BEGIN Record extracts
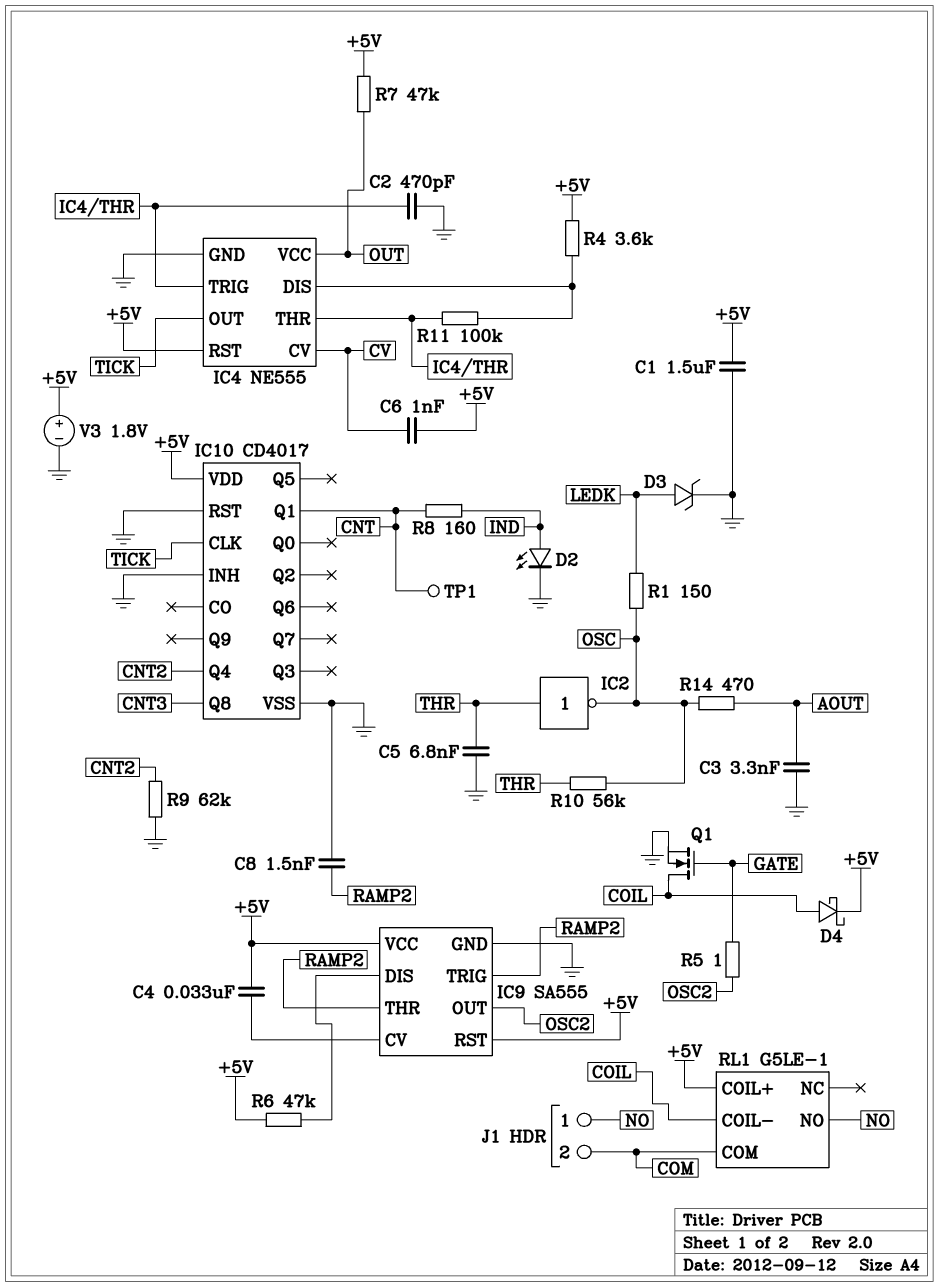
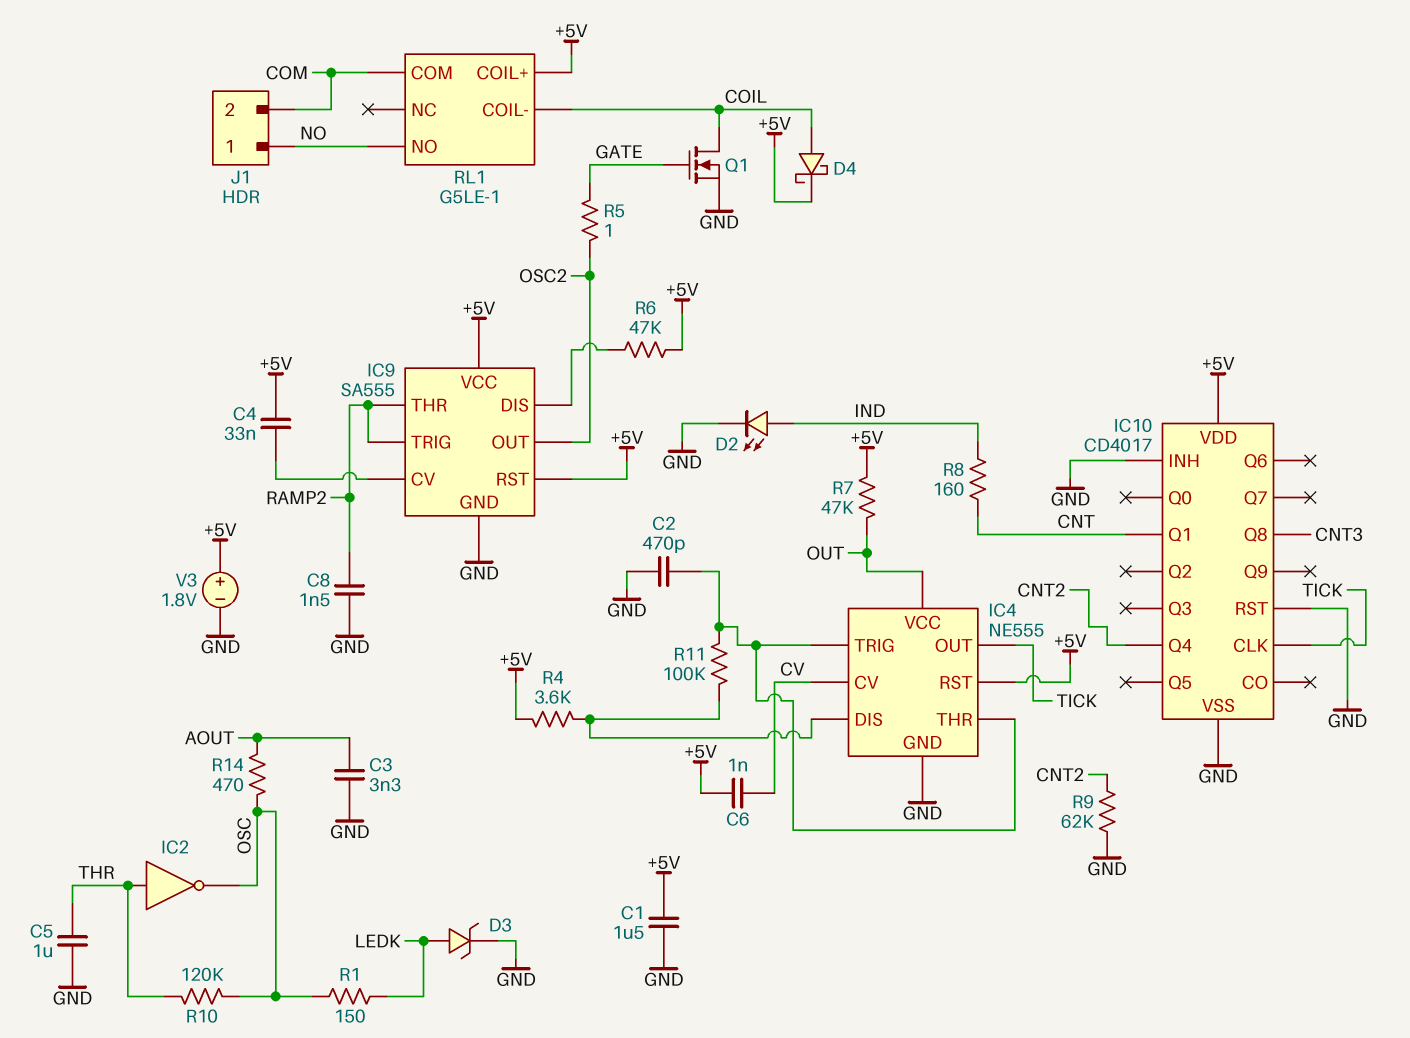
C5: 6.8nF (GND, THR) -> 1uF (GND, THR)
R10: 56k (OSC, THR) -> 120k (OSC, THR)
TP1: test point (CNT) -> none

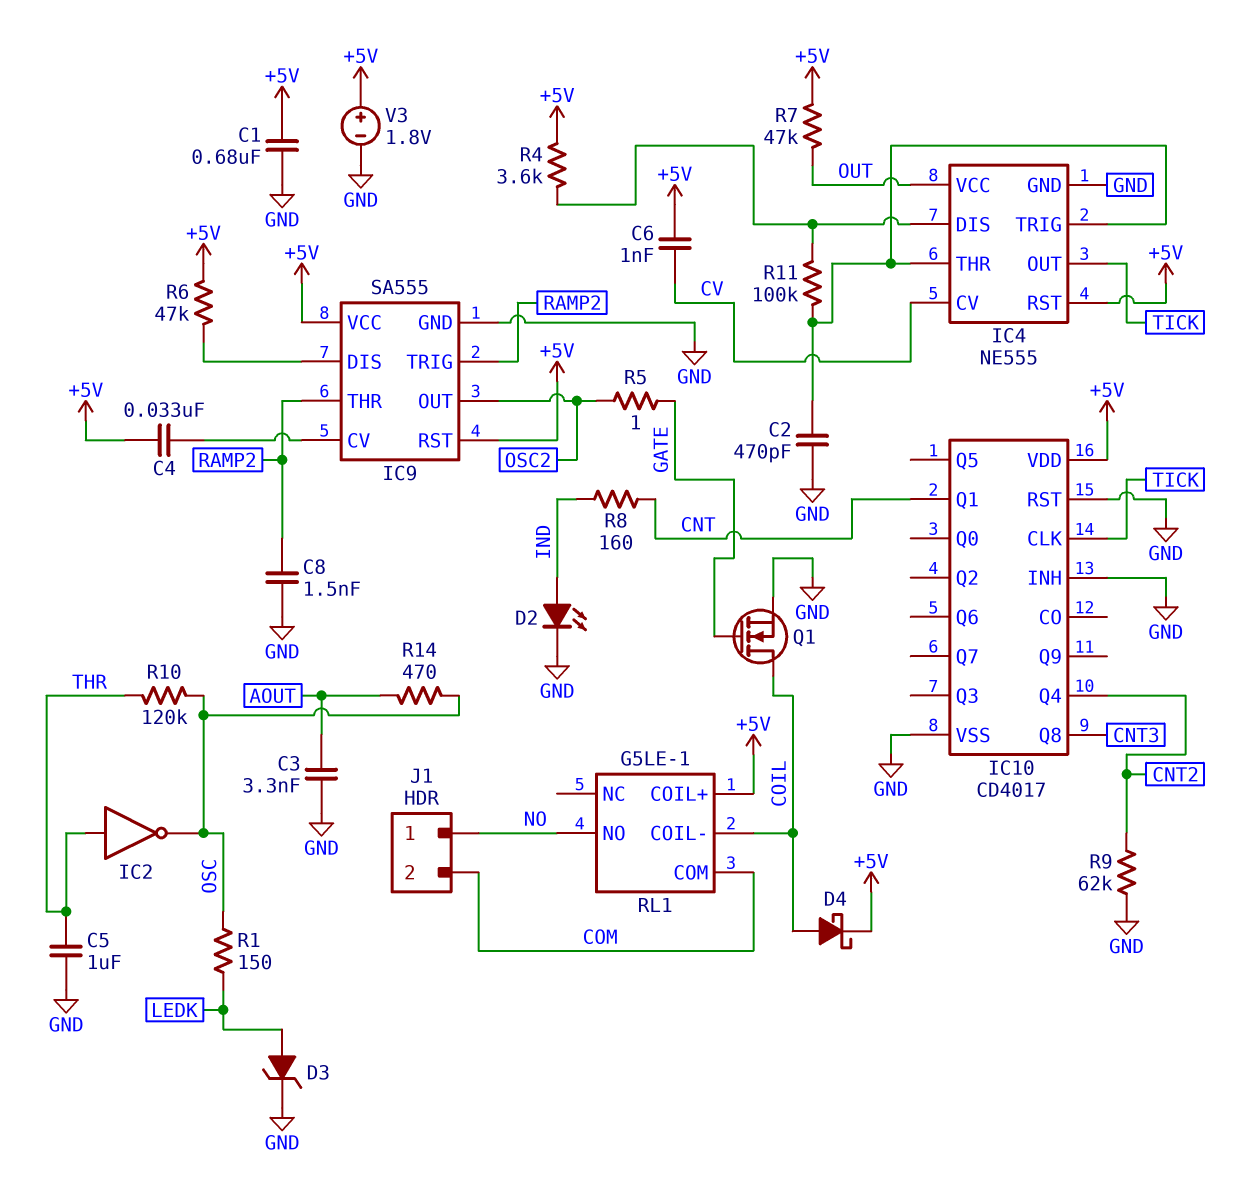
C1: 1.5uF (+5V, GND) -> 680nF (+5V, GND)

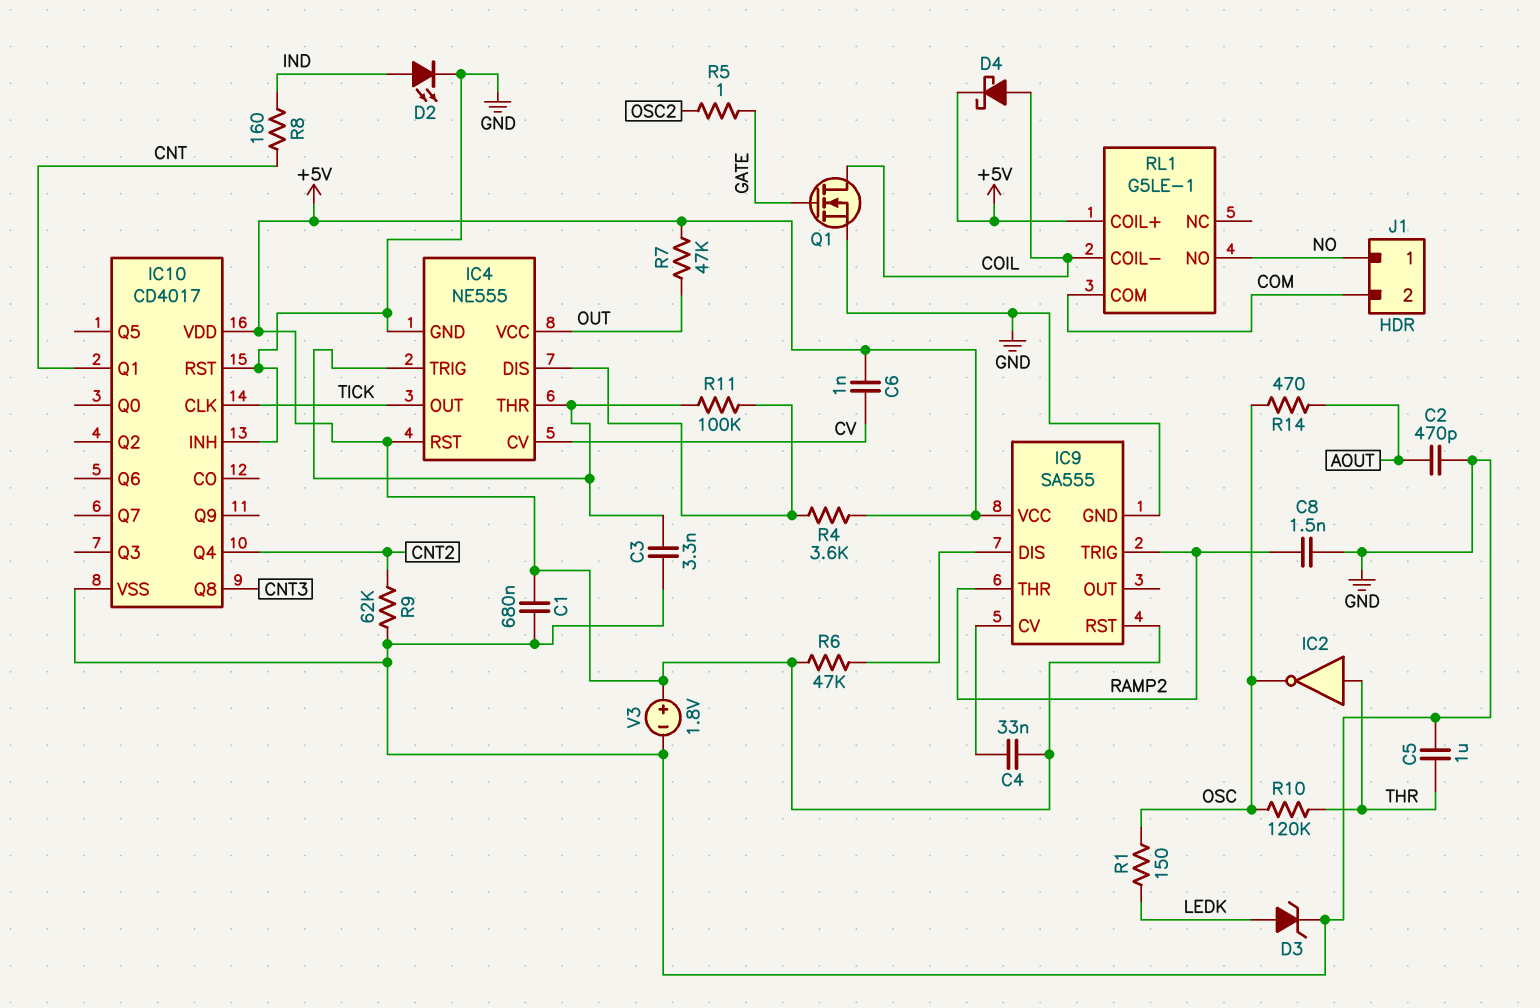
C2: 470pF (GND, IC4/THR) -> 470pF (AOUT, GND)
C3: 3.3nF (AOUT, GND) -> 3.3nF (GND, IC4/THR)
IC9 pin OUT: OSC2 -> none

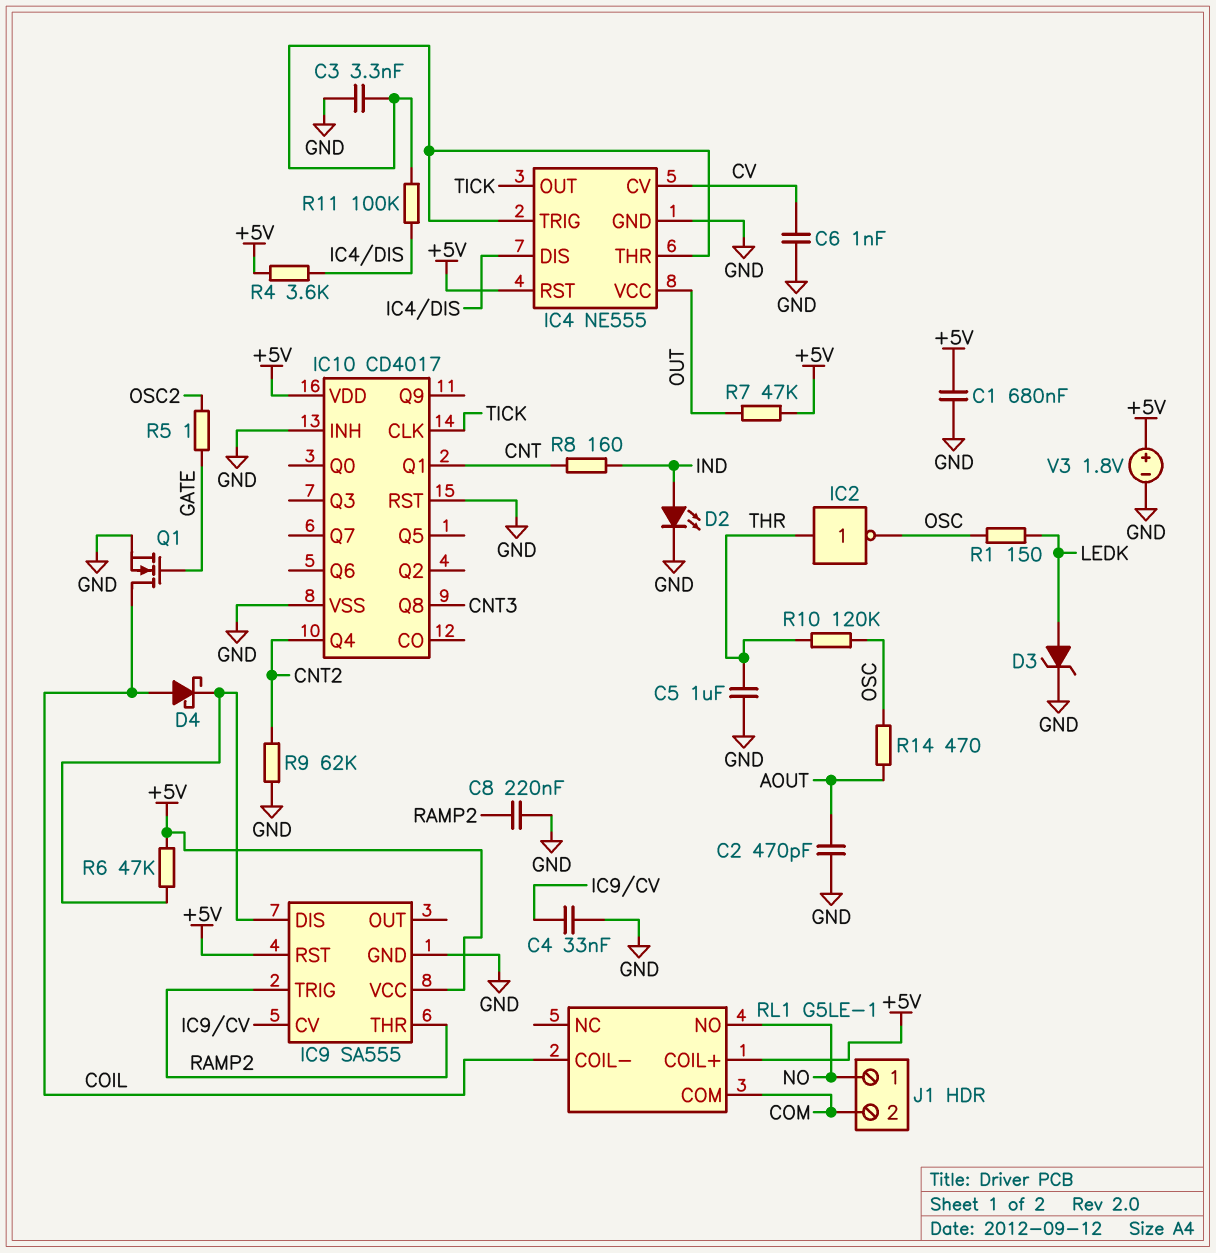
C4: 33nF (+5V, IC9/CV) -> 33nF (GND, IC9/CV)
C6: 1nF (+5V, CV) -> 1nF (CV, GND)
C8: 1.5nF (GND, RAMP2) -> 220nF (GND, RAMP2)
D4: schottky (A COIL, K +5V) -> schottky (A COIL, K IC9/DIS)

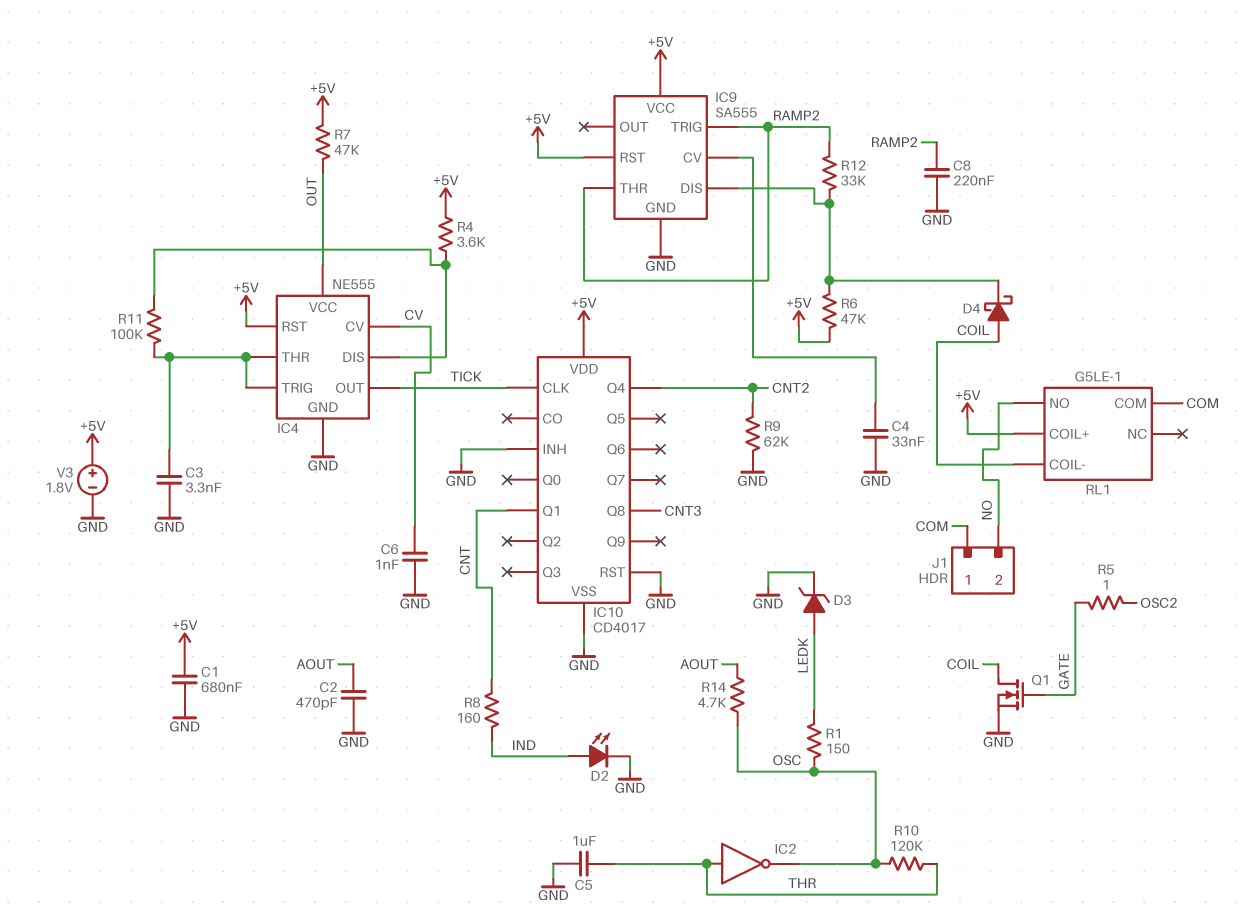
J1 pin 1: NO -> COM
J1 pin 2: COM -> NO
R12: none -> 33k (IC9/DIS, RAMP2)
R14: 470 (AOUT, OSC) -> 4.7k (AOUT, OSC)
END Record extracts
(Task details) Would you filter the records and copy each line that contains the word "none"?

(Response area)
TP1: test point (CNT) -> none
IC9 pin OUT: OSC2 -> none
R12: none -> 33k (IC9/DIS, RAMP2)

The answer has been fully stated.